Entries taken from a collection:
====================
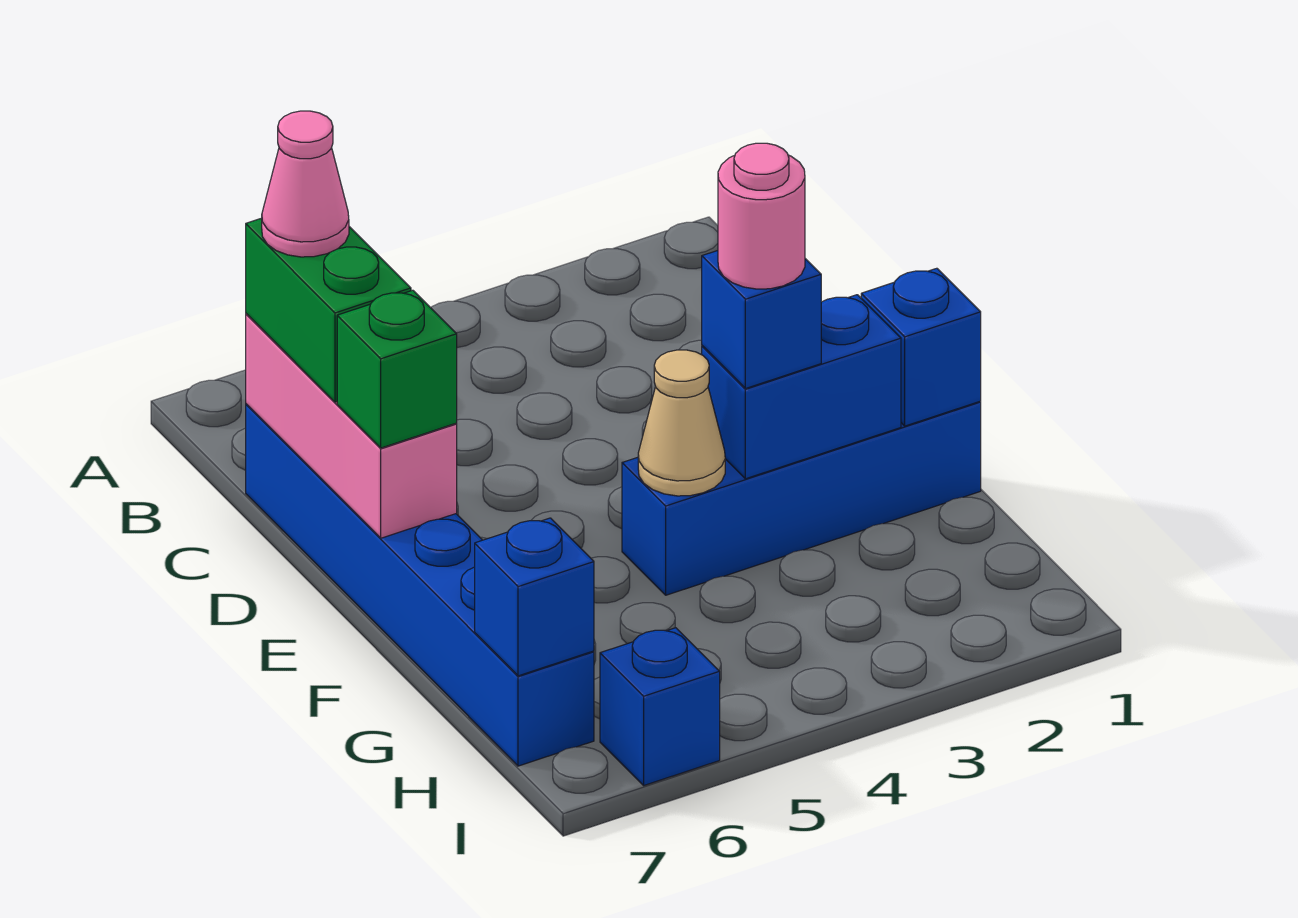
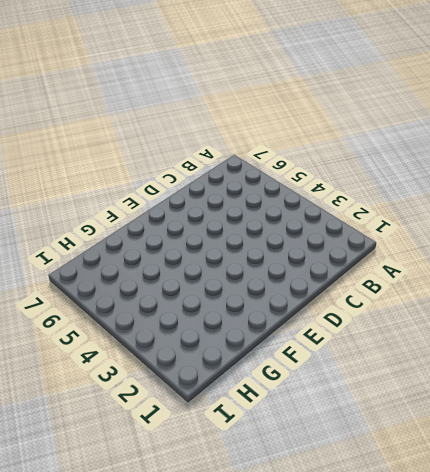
none -> blue brick C7:H7 level 1
none -> blue brick F1:F4 level 1
none -> blue brick I6 level 1

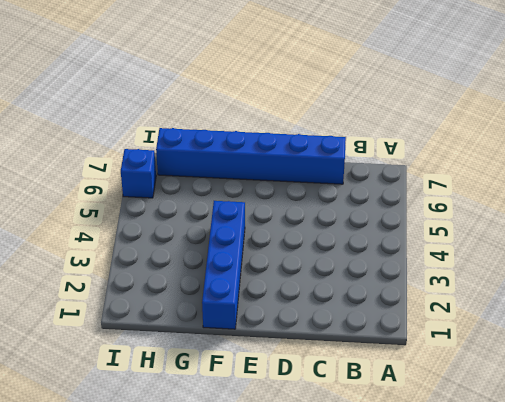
none -> pink brick C7:E7 level 2
none -> blue brick F1 level 2
none -> blue brick F2:F3 level 2

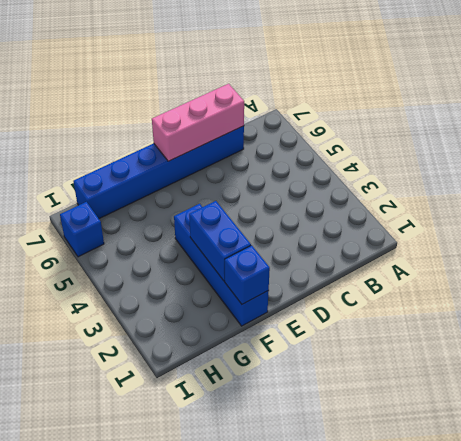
none -> tan cone F4 level 2
none -> blue brick H7 level 2
none -> green brick C7:D7 level 3

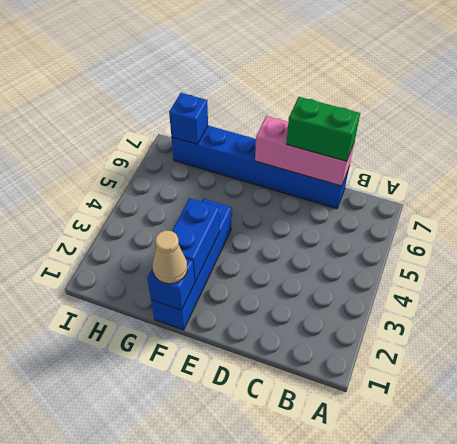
tan cone F1 level 3 -> tan cone F4 level 2
none -> blue brick I6 level 1
none -> green brick E7 level 3
none -> blue brick F3 level 3

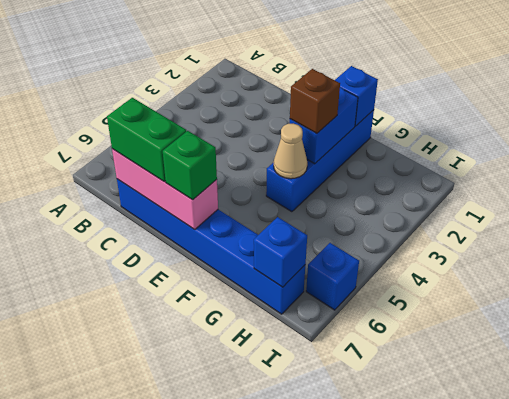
brown brick F3 level 3 -> blue brick F3 level 3
none -> pink cone C7 level 4
none -> pink round brick F3 level 4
====================
REQUIRED WORK:
If a line in the records above contains the string "cone", copy that line out.

ANSWER TO THIS TASK:
none -> tan cone F4 level 2
tan cone F1 level 3 -> tan cone F4 level 2
none -> pink cone C7 level 4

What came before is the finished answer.